ACTIVITY = Print the records exactly and in full, please; the pictures stay out.

Extracted records
▬▬▬

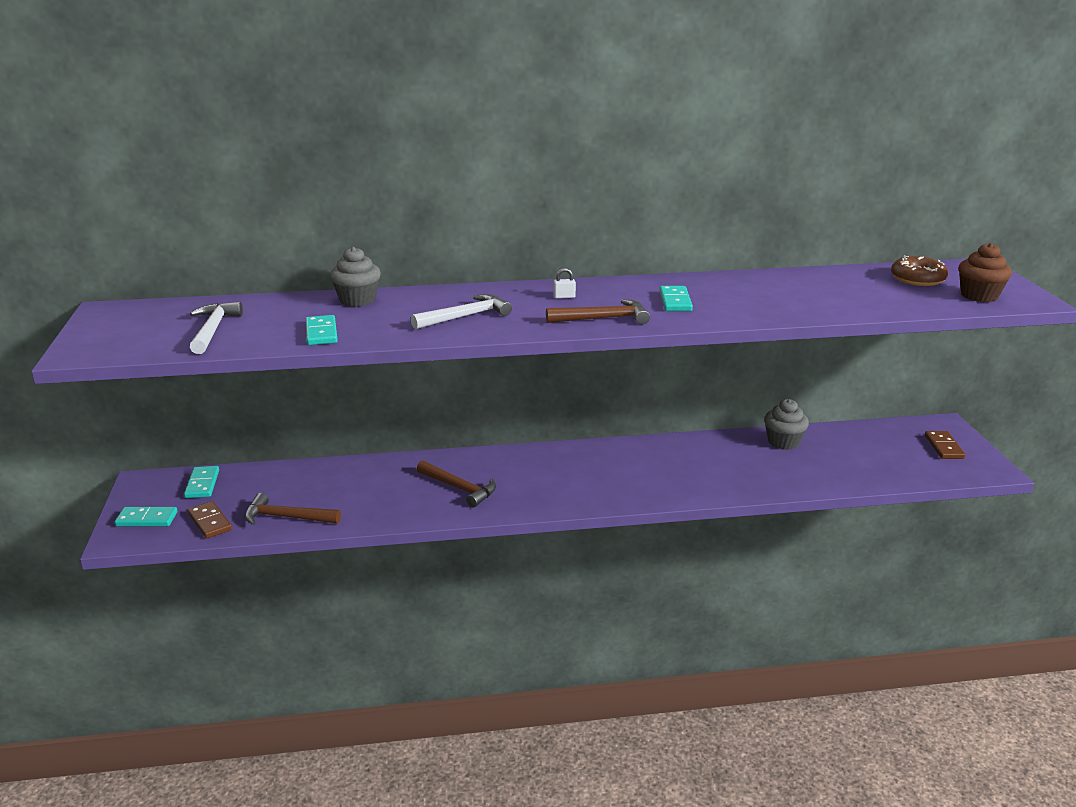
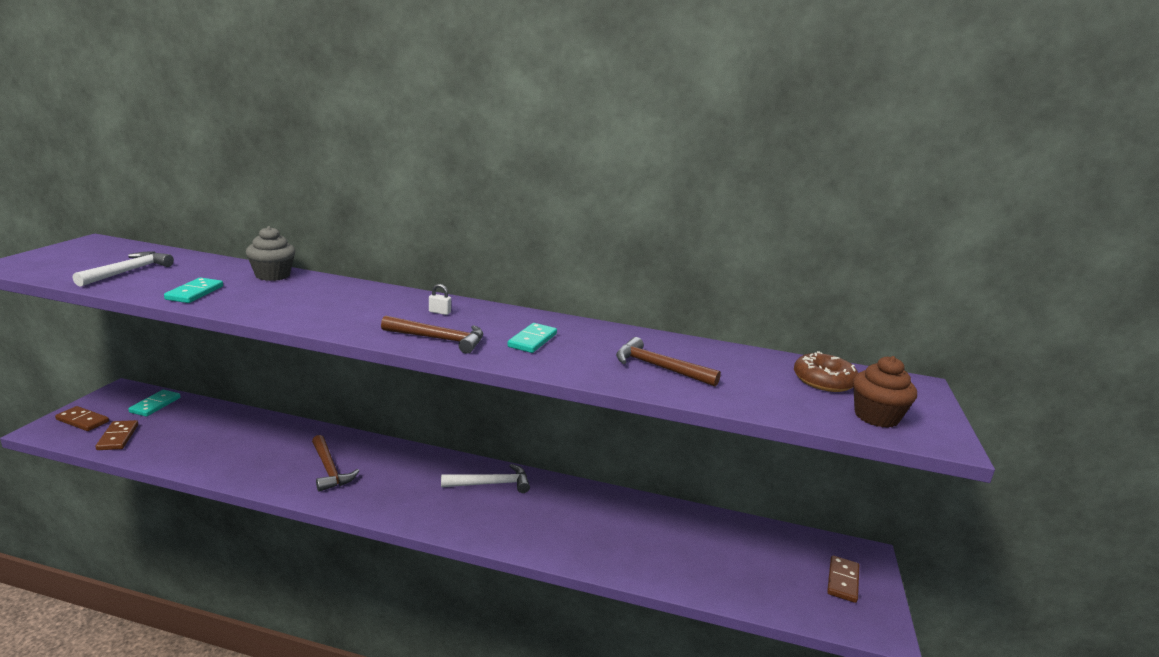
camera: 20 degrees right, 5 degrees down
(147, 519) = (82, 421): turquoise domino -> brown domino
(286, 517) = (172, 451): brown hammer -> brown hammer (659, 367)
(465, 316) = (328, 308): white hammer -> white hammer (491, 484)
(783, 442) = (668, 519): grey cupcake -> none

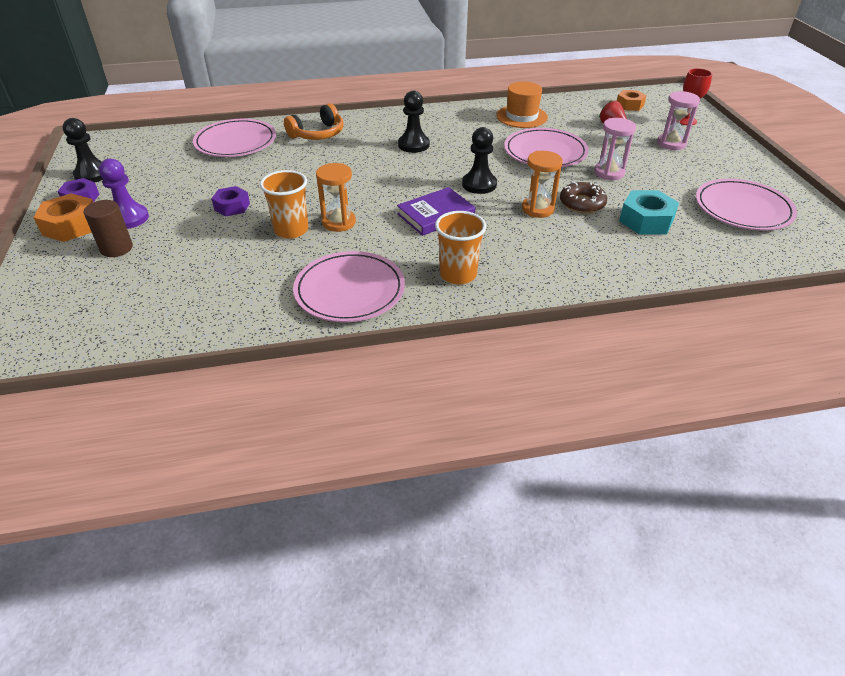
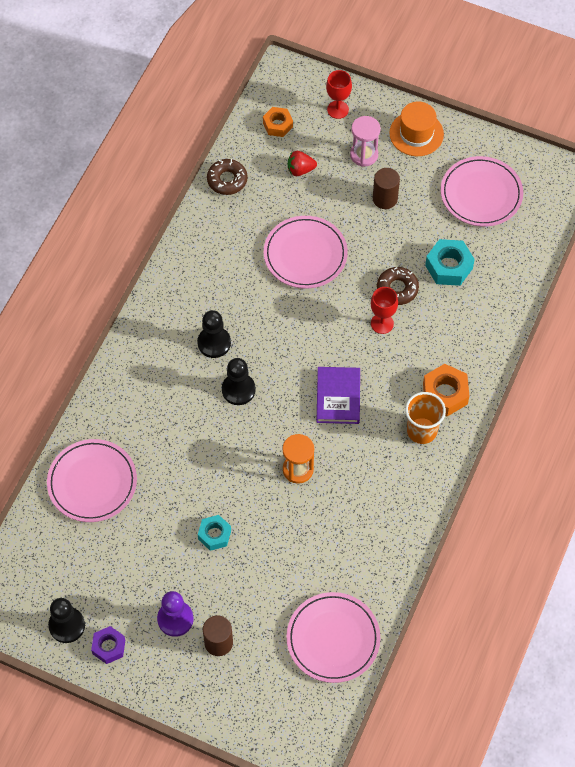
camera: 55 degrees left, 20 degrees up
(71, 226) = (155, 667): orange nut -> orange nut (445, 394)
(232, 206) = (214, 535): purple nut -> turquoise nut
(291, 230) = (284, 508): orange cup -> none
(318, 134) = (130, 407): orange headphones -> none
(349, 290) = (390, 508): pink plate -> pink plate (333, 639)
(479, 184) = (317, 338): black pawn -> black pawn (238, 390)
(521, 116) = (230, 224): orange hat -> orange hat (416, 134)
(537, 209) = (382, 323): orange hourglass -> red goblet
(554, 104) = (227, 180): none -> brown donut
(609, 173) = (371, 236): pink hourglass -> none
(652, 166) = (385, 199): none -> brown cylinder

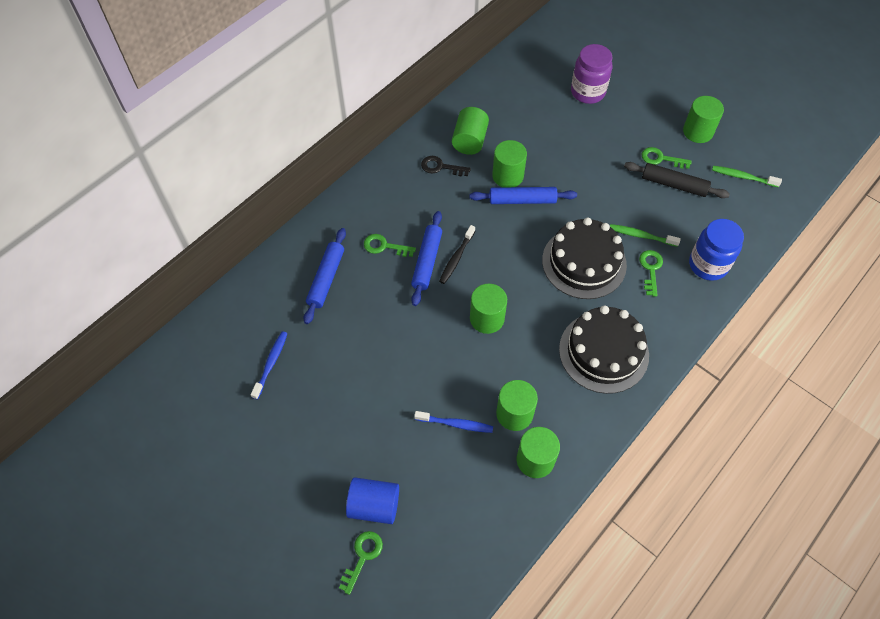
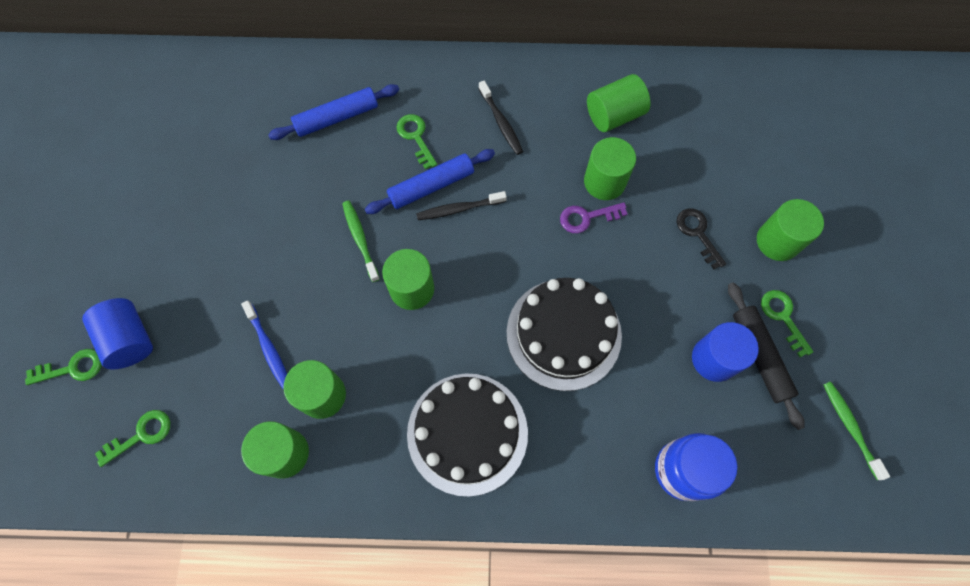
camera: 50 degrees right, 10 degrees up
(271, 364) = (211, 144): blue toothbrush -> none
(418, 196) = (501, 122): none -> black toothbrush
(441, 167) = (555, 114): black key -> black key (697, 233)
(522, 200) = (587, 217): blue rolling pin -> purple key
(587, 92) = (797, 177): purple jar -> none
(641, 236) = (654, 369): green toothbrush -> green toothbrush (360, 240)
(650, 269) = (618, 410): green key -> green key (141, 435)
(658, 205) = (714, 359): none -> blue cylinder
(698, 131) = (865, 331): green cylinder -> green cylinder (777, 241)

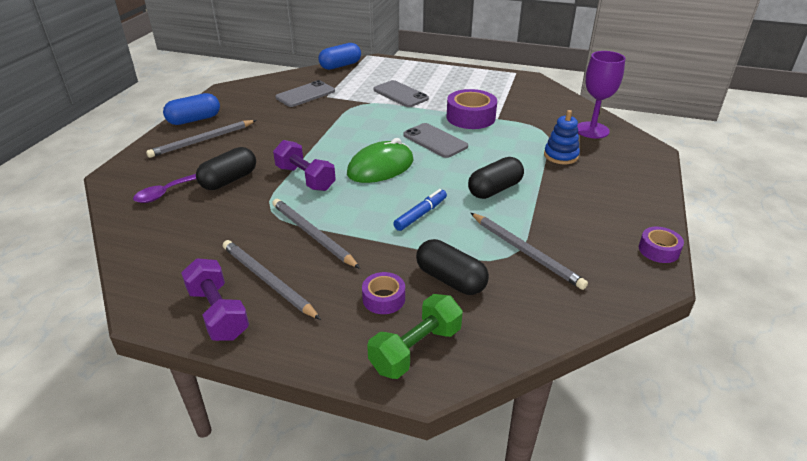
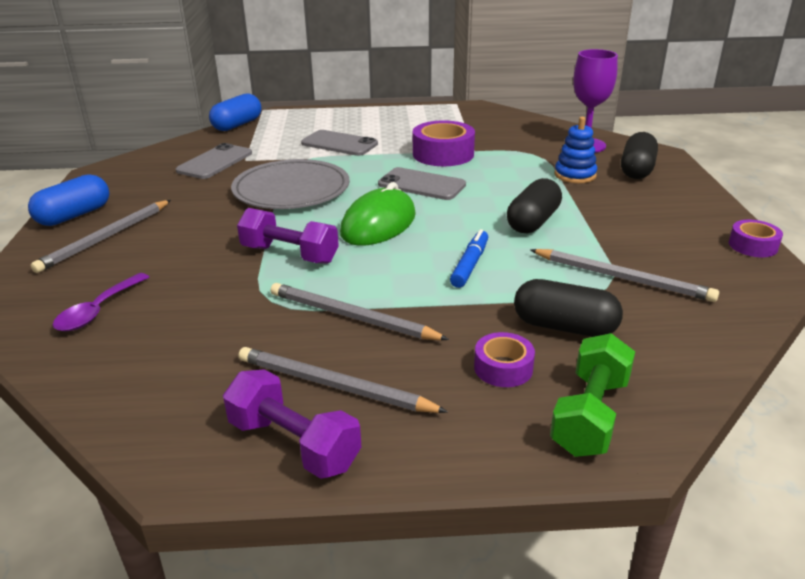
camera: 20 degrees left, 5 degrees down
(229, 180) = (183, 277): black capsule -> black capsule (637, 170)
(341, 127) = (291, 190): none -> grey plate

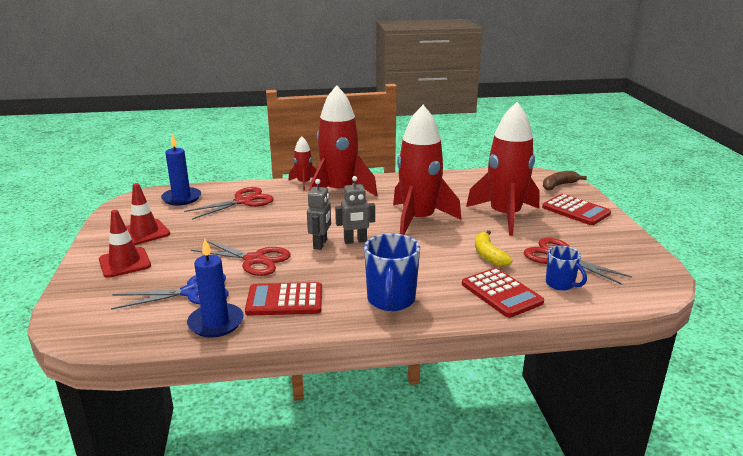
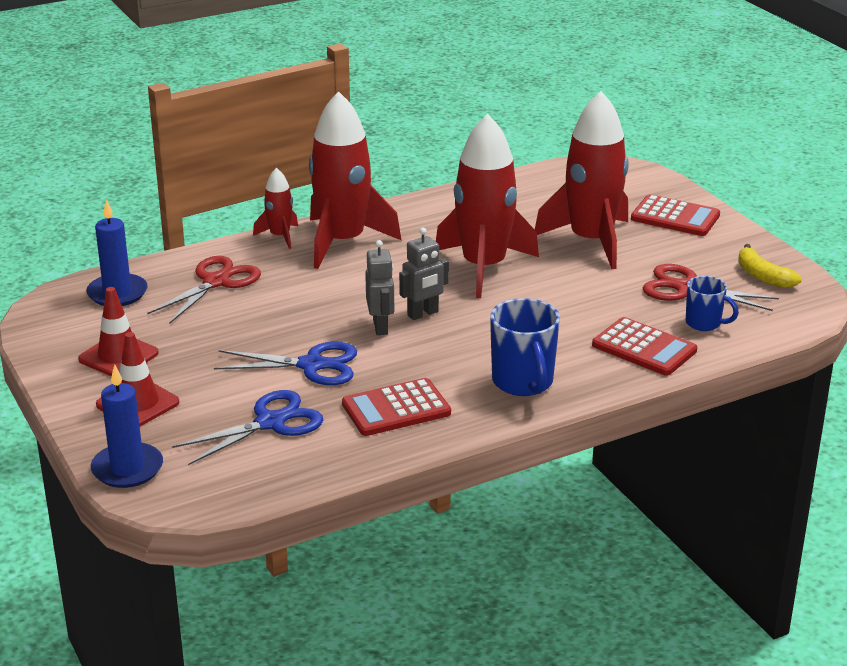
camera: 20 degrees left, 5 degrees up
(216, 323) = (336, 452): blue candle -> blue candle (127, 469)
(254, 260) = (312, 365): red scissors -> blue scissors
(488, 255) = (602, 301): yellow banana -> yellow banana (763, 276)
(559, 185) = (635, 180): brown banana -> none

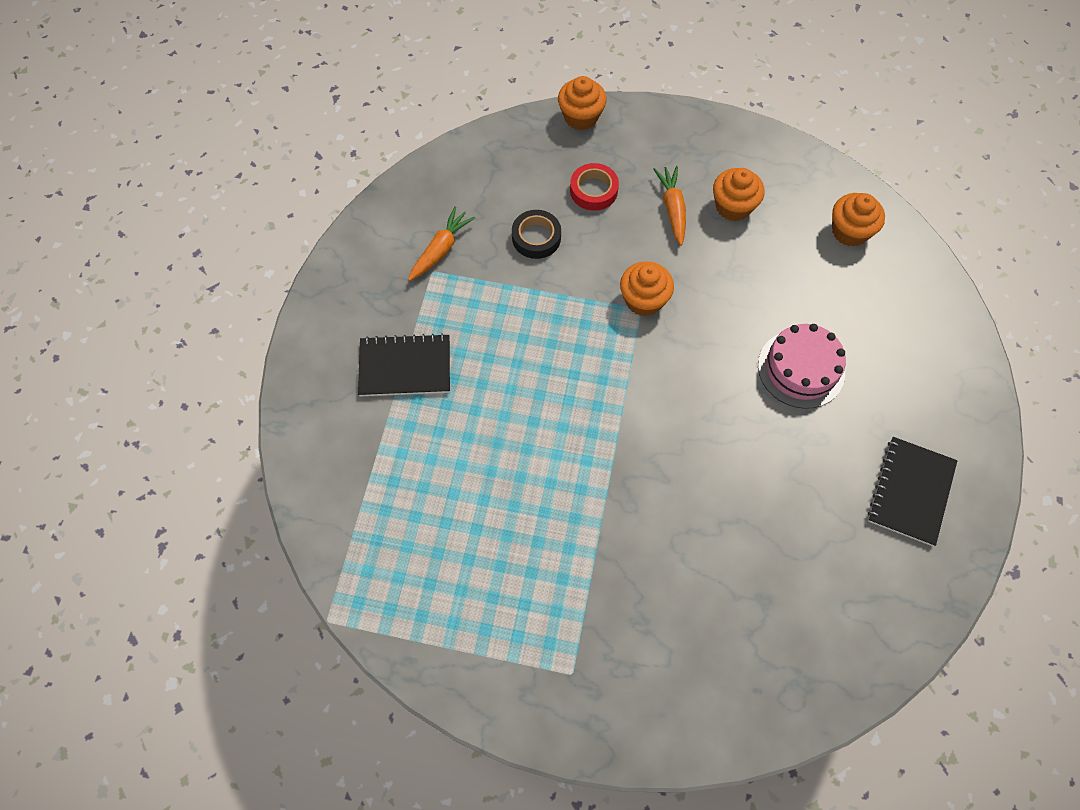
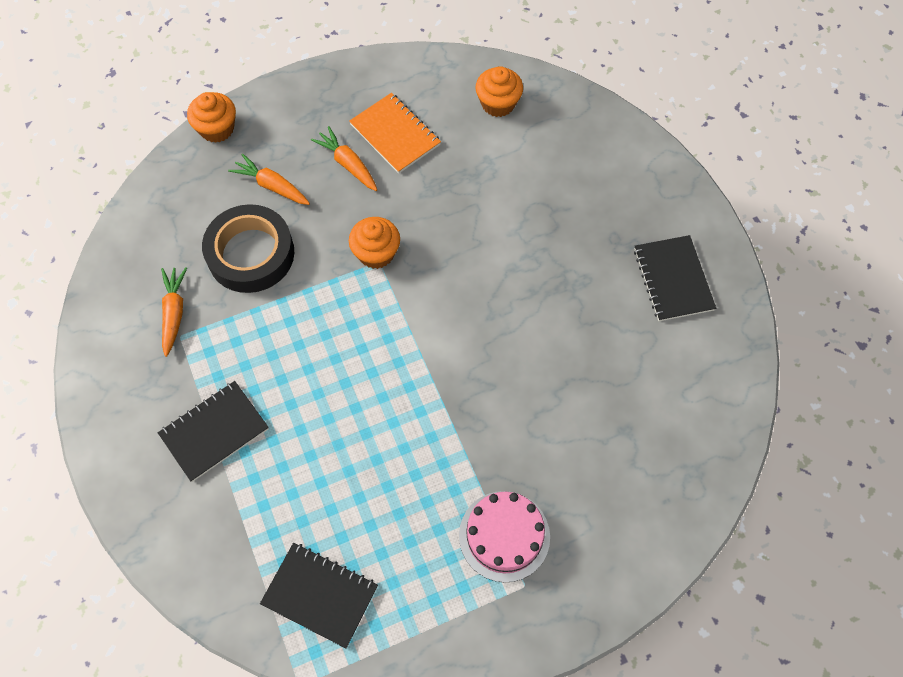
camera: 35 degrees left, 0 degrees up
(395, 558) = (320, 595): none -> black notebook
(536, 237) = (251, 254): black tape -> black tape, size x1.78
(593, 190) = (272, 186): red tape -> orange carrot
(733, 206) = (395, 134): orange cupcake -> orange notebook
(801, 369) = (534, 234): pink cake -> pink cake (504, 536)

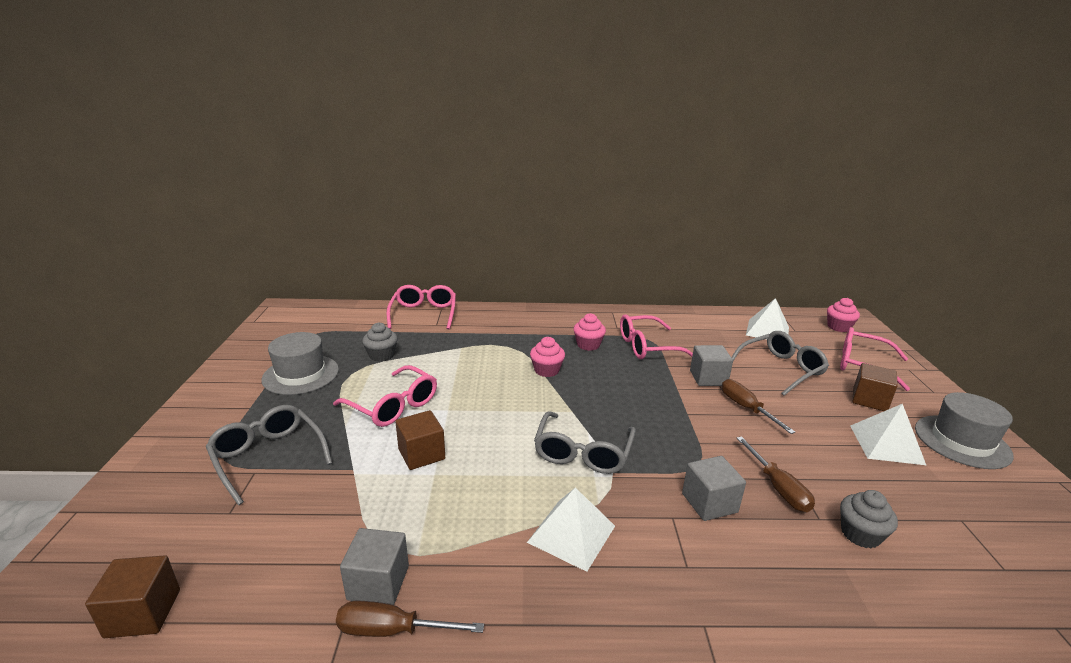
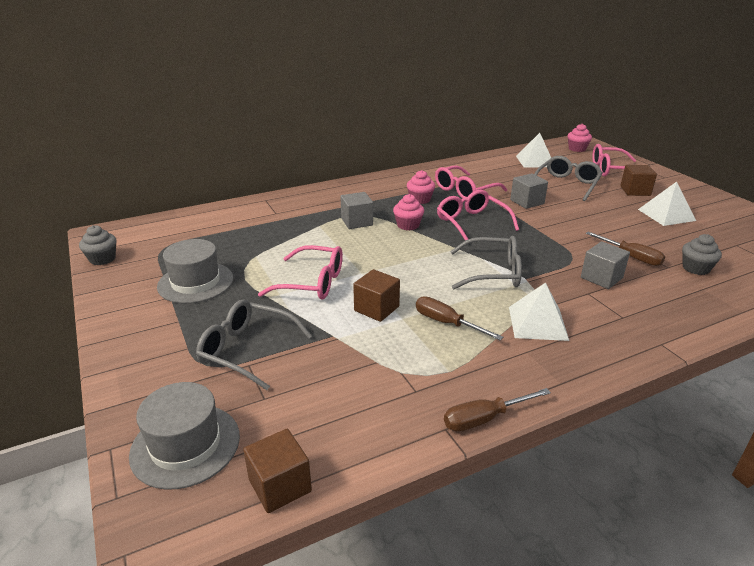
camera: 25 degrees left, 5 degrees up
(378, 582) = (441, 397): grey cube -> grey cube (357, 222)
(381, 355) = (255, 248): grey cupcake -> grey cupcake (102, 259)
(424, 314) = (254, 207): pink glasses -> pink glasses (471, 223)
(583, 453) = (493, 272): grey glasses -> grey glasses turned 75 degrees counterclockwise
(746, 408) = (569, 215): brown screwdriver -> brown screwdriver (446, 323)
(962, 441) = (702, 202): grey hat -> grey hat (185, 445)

▬▬▬

RESPONSE =
camera: 20 degrees right, 5 degrees down
(147, 519) = (82, 421): turquoise domino -> brown domino
(286, 517) = (172, 451): brown hammer -> brown hammer (659, 367)
(465, 316) = (328, 308): white hammer -> white hammer (491, 484)
(783, 442) = (668, 519): grey cupcake -> none

camera: 55 degrees left, 20 degrees up
(71, 226) = (155, 667): orange nut -> orange nut (445, 394)
(232, 206) = (214, 535): purple nut -> turquoise nut
(291, 230) = (284, 508): orange cup -> none
(318, 134) = (130, 407): orange headphones -> none
(349, 290) = (390, 508): pink plate -> pink plate (333, 639)
(479, 184) = (317, 338): black pawn -> black pawn (238, 390)
(521, 116) = (230, 224): orange hat -> orange hat (416, 134)
(537, 209) = (382, 323): orange hourglass -> red goblet
(554, 104) = (227, 180): none -> brown donut
(609, 173) = (371, 236): pink hourglass -> none
(652, 166) = (385, 199): none -> brown cylinder

camera: 50 degrees right, 10 degrees up
(271, 364) = (211, 144): blue toothbrush -> none
(418, 196) = (501, 122): none -> black toothbrush
(441, 167) = (555, 114): black key -> black key (697, 233)
(522, 200) = (587, 217): blue rolling pin -> purple key
(587, 92) = (797, 177): purple jar -> none
(641, 236) = (654, 369): green toothbrush -> green toothbrush (360, 240)
(650, 269) = (618, 410): green key -> green key (141, 435)
(658, 205) = (714, 359): none -> blue cylinder
(698, 131) = (865, 331): green cylinder -> green cylinder (777, 241)

camera: 20 degrees left, 5 degrees down
(229, 180) = (183, 277): black capsule -> black capsule (637, 170)
(341, 127) = (291, 190): none -> grey plate

camera: 20 degrees left, 5 degrees up
(216, 323) = (336, 452): blue candle -> blue candle (127, 469)
(254, 260) = (312, 365): red scissors -> blue scissors
(488, 255) = (602, 301): yellow banana -> yellow banana (763, 276)
(559, 185) = (635, 180): brown banana -> none

camera: 35 degrees left, 0 degrees up
(395, 558) = (320, 595): none -> black notebook
(536, 237) = (251, 254): black tape -> black tape, size x1.78
(593, 190) = (272, 186): red tape -> orange carrot
(733, 206) = (395, 134): orange cupcake -> orange notebook
(801, 369) = (534, 234): pink cake -> pink cake (504, 536)

camera: 25 degrees left, 5 degrees up
(378, 582) = (441, 397): grey cube -> grey cube (357, 222)
(381, 355) = (255, 248): grey cupcake -> grey cupcake (102, 259)
(424, 314) = (254, 207): pink glasses -> pink glasses (471, 223)
(583, 453) = (493, 272): grey glasses -> grey glasses turned 75 degrees counterclockwise
(746, 408) = (569, 215): brown screwdriver -> brown screwdriver (446, 323)
(962, 441) = (702, 202): grey hat -> grey hat (185, 445)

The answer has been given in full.